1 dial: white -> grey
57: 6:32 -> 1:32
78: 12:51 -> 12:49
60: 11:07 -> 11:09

==*==

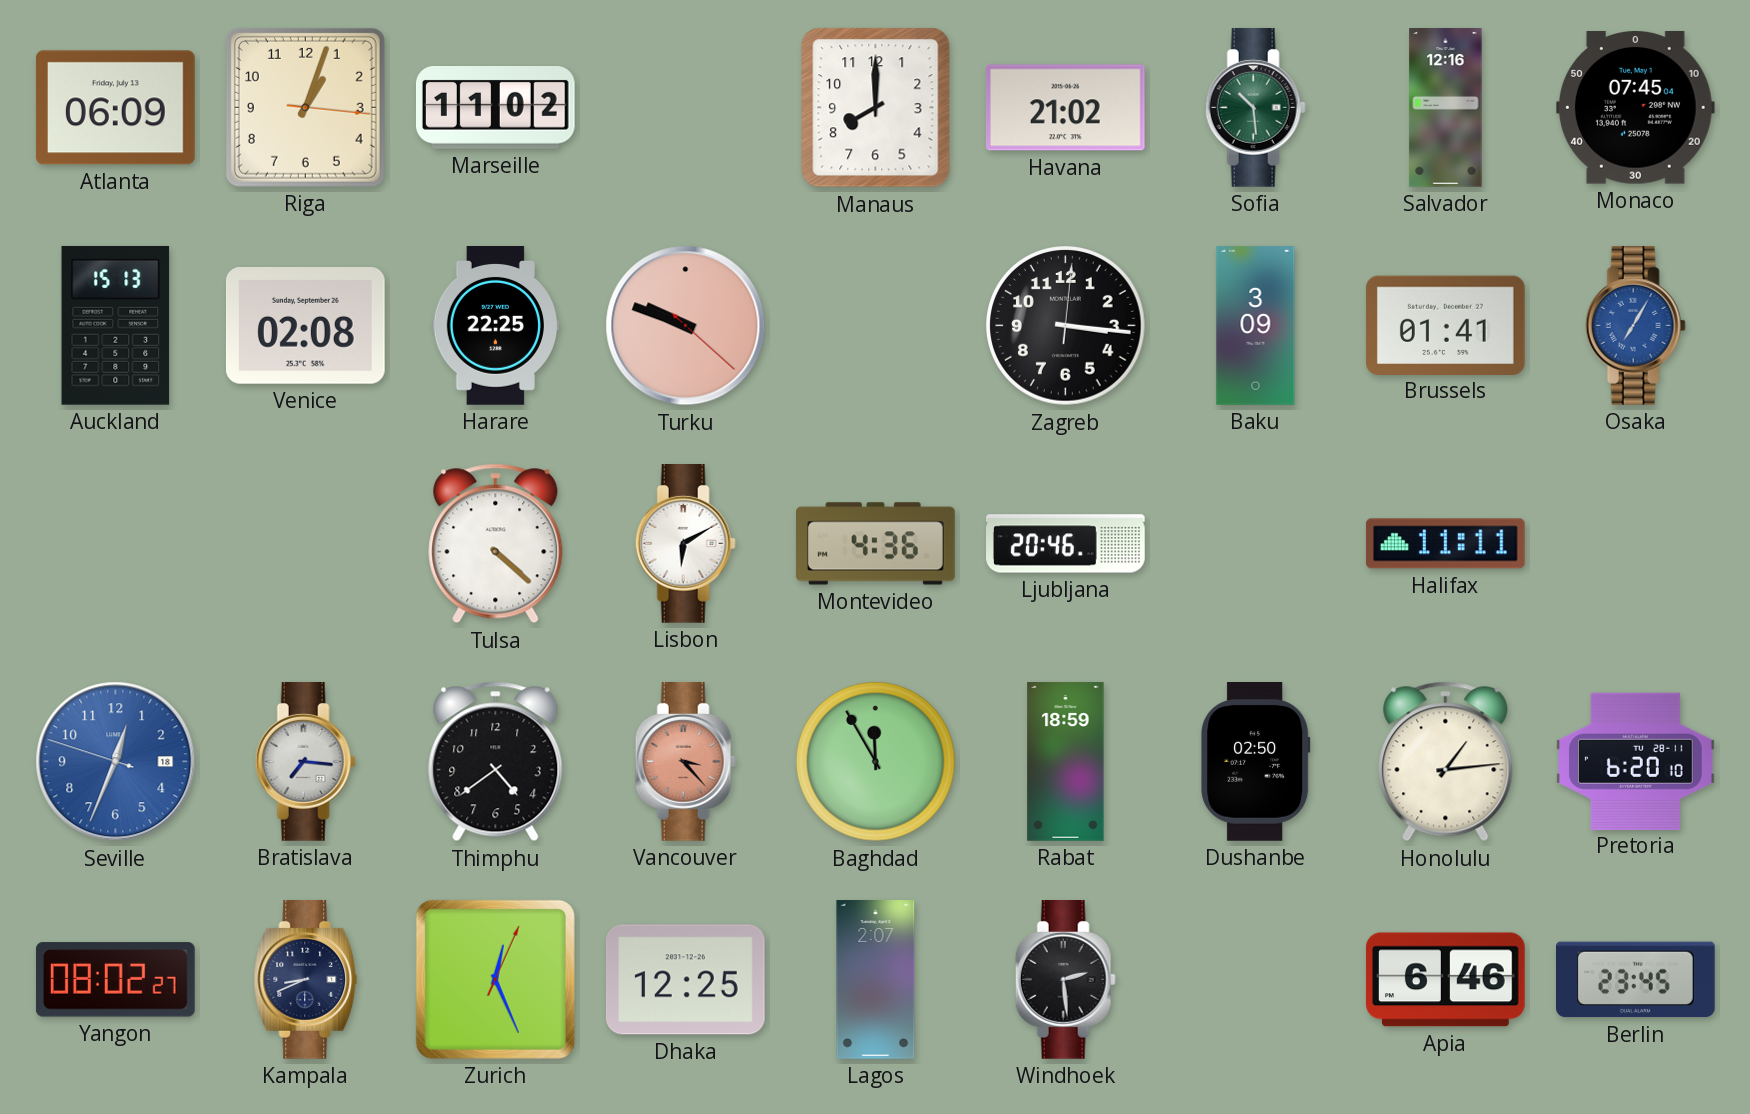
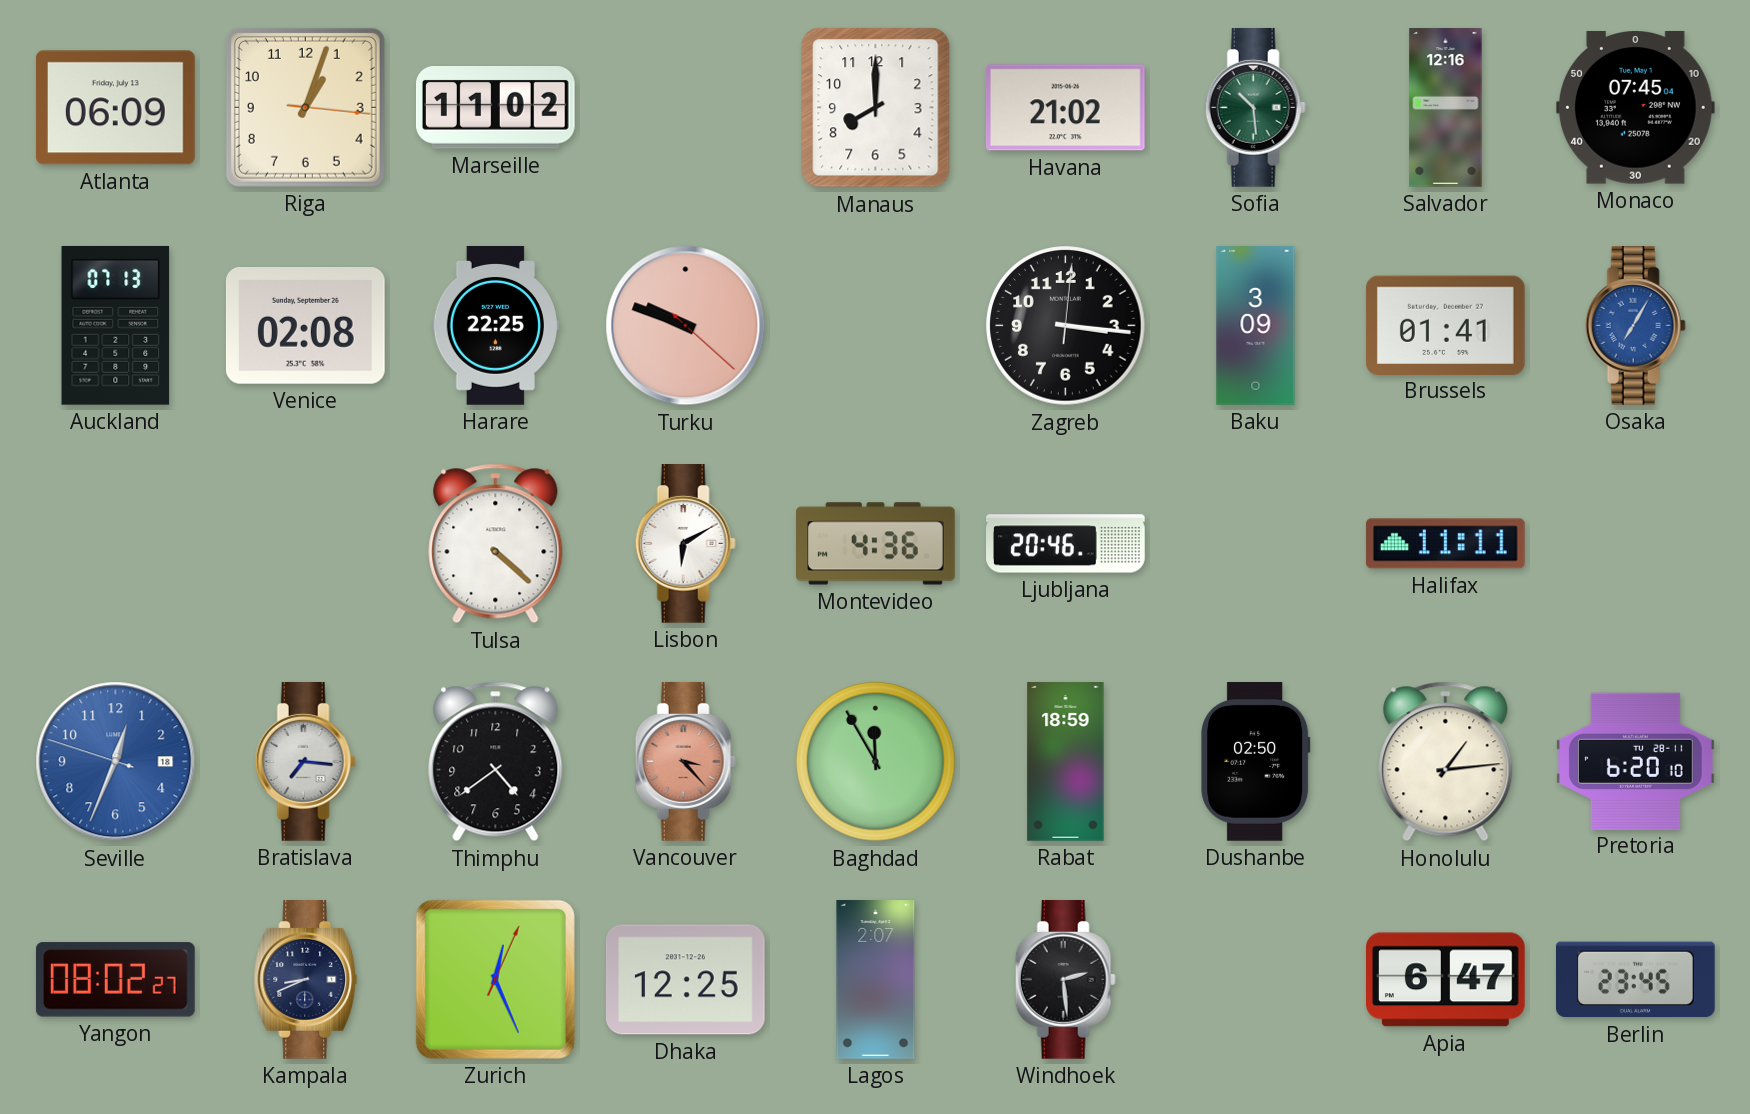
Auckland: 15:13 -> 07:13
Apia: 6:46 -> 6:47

==*==

● **TASK TO CARRY OUT**: Could you arrange everything in the listing from the line containing "1 dial: white -> grey" down to and including the line containing "60: 11:07 -> 11:09" as a Markdown table with the columns Row and Listing line, leaving out any blank lines?

● **THE RESULT**:
| Row | Listing line |
|---|---|
| 1 | 1 dial: white -> grey |
| 2 | 57: 6:32 -> 1:32 |
| 3 | 78: 12:51 -> 12:49 |
| 4 | 60: 11:07 -> 11:09 |